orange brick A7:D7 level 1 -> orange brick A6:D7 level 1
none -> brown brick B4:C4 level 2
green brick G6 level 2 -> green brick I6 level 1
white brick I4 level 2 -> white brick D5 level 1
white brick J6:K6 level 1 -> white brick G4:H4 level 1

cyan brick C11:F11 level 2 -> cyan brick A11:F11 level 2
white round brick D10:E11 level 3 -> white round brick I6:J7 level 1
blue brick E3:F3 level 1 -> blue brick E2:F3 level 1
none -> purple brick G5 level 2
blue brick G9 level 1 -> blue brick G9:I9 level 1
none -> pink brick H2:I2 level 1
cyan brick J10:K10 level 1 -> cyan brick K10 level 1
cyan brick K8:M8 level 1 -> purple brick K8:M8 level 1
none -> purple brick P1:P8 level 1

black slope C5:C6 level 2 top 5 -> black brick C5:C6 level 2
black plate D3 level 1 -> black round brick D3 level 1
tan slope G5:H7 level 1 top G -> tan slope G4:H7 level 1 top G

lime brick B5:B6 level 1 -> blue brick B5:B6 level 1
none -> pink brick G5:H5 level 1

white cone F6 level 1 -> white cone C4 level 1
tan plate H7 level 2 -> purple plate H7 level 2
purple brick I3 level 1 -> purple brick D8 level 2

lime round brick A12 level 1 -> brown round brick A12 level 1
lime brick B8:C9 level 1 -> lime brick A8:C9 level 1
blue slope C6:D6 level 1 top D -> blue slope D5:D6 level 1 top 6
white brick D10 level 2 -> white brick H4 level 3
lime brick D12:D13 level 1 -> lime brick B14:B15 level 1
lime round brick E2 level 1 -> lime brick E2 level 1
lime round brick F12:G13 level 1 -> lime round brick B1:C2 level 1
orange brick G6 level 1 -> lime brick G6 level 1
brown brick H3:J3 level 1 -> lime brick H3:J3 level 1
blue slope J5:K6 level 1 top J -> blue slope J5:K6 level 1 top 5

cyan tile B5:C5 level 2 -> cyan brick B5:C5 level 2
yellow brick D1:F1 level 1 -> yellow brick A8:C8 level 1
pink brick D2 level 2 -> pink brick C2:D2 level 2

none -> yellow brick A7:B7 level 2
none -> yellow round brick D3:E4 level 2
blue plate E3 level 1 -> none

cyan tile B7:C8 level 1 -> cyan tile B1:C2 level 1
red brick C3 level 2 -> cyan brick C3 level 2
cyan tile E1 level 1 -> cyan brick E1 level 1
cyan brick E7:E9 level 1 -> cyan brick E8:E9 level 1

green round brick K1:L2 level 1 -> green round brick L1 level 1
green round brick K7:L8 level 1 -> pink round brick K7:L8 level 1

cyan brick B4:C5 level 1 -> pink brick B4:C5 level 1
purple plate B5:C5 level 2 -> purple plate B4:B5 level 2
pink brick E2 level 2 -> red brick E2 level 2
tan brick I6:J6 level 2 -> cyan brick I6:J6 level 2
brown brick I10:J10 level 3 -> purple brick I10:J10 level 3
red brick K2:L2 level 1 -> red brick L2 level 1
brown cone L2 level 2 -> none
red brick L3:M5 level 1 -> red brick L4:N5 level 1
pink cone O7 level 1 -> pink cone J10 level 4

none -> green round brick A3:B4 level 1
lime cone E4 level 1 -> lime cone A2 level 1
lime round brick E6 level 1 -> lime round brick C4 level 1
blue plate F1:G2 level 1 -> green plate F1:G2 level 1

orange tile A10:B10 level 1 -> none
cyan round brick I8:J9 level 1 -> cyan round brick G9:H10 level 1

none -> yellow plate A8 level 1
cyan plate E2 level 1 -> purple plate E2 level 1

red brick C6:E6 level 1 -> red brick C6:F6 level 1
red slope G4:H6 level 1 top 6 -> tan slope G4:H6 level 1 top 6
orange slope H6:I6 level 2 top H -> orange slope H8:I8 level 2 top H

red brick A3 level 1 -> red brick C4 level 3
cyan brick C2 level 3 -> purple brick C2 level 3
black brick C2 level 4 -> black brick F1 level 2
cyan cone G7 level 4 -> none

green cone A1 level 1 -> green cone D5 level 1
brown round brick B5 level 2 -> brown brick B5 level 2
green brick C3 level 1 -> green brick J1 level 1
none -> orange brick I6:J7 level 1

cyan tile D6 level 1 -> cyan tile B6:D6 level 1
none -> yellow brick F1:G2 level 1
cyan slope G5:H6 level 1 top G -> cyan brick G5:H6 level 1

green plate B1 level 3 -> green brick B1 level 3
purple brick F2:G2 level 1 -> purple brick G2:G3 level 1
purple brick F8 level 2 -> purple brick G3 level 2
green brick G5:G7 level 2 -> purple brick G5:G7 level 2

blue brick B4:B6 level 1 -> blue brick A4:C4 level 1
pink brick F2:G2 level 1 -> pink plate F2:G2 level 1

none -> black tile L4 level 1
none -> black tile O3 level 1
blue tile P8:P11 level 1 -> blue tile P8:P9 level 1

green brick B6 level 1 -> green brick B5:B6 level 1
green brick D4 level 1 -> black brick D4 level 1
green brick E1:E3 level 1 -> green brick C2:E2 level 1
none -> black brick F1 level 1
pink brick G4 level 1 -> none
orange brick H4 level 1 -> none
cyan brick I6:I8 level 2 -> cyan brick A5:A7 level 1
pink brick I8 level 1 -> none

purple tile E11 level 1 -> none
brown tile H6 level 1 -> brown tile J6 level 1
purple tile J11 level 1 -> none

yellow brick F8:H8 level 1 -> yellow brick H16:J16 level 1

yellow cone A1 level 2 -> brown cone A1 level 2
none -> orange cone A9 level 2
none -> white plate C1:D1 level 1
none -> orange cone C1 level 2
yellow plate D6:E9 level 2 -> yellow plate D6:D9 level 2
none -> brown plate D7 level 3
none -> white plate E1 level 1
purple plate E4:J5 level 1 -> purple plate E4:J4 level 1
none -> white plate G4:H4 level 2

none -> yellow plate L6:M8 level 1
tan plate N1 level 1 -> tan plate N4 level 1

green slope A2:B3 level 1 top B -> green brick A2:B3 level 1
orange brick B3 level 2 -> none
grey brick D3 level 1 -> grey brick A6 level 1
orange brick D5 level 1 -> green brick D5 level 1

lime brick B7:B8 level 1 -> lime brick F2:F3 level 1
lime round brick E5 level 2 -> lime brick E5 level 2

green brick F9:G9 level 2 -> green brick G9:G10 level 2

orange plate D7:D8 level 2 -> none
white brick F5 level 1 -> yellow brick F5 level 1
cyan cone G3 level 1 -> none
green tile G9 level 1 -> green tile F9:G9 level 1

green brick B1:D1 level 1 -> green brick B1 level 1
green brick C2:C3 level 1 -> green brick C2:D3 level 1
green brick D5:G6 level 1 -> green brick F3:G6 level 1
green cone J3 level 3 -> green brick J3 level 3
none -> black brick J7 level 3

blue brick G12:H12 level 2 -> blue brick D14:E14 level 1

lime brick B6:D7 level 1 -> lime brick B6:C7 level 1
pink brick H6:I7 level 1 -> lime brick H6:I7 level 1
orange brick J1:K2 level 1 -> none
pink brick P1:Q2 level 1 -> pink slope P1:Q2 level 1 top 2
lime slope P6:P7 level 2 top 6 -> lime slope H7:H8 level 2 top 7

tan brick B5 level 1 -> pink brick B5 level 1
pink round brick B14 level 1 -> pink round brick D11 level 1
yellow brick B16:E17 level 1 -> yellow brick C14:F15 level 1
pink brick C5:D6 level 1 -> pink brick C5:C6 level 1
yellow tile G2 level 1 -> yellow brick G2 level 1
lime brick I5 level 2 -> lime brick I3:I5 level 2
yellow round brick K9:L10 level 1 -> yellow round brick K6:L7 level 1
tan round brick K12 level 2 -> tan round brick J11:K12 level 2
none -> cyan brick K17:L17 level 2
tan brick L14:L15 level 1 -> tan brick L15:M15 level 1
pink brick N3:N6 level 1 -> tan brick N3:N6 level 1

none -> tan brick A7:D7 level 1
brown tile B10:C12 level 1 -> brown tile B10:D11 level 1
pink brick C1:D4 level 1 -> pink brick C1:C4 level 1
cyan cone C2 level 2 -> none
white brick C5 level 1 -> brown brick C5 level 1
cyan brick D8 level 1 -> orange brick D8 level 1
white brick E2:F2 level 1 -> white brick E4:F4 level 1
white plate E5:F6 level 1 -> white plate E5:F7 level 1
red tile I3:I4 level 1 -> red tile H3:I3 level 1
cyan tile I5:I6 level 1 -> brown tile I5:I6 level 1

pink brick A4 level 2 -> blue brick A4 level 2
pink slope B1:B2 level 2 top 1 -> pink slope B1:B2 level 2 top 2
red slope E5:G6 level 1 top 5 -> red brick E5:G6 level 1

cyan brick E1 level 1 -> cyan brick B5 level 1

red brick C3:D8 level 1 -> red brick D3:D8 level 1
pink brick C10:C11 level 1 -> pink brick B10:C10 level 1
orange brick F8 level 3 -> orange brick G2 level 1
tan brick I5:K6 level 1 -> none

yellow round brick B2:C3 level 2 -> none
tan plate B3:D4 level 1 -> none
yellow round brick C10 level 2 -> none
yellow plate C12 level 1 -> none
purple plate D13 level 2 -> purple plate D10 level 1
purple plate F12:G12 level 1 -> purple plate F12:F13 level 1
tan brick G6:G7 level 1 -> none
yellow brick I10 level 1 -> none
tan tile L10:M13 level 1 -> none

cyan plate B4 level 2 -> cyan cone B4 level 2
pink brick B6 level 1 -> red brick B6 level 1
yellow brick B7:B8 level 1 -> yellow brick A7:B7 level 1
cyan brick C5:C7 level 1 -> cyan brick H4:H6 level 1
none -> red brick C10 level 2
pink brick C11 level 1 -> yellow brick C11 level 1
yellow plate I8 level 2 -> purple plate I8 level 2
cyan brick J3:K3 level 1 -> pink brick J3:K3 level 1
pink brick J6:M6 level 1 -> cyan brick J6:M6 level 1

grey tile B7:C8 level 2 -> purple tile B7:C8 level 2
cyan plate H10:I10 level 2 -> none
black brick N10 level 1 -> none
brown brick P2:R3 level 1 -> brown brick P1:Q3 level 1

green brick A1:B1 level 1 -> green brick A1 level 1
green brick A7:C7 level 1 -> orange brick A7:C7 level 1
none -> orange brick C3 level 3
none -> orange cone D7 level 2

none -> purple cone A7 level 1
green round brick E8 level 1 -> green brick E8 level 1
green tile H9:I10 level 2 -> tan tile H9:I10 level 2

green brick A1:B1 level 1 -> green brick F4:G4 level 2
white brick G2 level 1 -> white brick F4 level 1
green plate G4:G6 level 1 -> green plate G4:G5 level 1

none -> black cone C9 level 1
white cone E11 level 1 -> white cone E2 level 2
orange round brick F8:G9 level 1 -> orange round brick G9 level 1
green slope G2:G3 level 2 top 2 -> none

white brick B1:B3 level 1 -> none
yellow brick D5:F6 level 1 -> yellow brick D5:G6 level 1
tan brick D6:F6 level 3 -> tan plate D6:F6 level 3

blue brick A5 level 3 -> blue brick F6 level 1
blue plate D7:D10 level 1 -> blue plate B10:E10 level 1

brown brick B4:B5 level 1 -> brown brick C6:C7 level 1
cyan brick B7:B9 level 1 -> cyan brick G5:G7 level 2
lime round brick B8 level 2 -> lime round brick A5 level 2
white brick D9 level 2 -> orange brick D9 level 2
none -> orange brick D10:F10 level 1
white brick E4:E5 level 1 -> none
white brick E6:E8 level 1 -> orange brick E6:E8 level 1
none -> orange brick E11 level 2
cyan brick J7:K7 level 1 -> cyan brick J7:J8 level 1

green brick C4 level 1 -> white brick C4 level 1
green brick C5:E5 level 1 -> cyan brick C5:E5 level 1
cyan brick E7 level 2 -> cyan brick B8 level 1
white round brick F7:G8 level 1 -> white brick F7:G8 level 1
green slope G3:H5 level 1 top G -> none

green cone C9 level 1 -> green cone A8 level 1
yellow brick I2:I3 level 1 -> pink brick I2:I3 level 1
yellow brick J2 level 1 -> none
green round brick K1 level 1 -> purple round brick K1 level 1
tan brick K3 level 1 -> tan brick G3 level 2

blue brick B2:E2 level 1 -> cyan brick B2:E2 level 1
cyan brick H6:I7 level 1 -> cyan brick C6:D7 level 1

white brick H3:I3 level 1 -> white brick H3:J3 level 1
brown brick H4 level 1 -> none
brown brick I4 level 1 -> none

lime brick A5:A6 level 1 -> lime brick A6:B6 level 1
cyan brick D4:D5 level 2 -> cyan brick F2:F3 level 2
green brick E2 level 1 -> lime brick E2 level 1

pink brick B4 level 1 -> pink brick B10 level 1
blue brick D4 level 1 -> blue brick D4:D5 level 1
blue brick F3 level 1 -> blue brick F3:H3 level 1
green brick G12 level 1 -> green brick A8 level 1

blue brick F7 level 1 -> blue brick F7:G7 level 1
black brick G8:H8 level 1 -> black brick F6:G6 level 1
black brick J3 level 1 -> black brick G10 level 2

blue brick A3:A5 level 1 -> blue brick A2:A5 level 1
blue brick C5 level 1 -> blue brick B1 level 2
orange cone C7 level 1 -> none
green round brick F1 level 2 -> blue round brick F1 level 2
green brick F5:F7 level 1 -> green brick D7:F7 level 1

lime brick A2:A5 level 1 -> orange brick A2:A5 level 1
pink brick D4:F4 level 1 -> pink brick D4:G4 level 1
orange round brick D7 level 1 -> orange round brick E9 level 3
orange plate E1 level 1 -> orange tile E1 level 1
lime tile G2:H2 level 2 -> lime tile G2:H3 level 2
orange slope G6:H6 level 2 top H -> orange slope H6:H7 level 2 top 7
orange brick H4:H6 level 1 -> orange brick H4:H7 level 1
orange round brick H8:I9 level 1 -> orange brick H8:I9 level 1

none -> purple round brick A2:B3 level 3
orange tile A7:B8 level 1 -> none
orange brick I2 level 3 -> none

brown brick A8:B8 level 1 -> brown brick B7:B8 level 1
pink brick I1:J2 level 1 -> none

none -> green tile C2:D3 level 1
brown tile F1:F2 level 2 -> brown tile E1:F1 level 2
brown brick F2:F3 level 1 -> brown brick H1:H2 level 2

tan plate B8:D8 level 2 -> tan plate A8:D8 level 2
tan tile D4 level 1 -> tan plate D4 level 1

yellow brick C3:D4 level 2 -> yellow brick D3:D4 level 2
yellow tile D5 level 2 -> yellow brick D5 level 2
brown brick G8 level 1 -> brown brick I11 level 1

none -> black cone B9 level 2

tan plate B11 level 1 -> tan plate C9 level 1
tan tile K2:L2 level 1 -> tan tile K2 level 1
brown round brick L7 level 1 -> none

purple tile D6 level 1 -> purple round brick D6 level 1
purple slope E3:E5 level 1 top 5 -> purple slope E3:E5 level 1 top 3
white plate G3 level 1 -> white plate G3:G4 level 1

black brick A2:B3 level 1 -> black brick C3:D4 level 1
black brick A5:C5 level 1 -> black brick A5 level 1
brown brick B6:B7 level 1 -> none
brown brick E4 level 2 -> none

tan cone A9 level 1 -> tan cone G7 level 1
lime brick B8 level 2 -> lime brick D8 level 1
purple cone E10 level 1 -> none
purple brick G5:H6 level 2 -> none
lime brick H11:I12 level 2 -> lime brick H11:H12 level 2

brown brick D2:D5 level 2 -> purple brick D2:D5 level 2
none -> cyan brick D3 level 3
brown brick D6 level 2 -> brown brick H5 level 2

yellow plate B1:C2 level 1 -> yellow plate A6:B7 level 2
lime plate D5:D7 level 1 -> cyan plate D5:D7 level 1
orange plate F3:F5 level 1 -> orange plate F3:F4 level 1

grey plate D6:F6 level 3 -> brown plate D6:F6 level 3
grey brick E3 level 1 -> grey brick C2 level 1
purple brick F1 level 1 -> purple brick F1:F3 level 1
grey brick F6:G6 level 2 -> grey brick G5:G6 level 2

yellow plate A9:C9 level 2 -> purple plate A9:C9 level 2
****
What to produce: In the listing above, locate the line with "blue brick A5" and the line with "green brick C5:E5", then extract exactly those lines and every line between them, and nothing more.

Task response:
blue brick A5 level 3 -> blue brick F6 level 1
blue plate D7:D10 level 1 -> blue plate B10:E10 level 1

brown brick B4:B5 level 1 -> brown brick C6:C7 level 1
cyan brick B7:B9 level 1 -> cyan brick G5:G7 level 2
lime round brick B8 level 2 -> lime round brick A5 level 2
white brick D9 level 2 -> orange brick D9 level 2
none -> orange brick D10:F10 level 1
white brick E4:E5 level 1 -> none
white brick E6:E8 level 1 -> orange brick E6:E8 level 1
none -> orange brick E11 level 2
cyan brick J7:K7 level 1 -> cyan brick J7:J8 level 1

green brick C4 level 1 -> white brick C4 level 1
green brick C5:E5 level 1 -> cyan brick C5:E5 level 1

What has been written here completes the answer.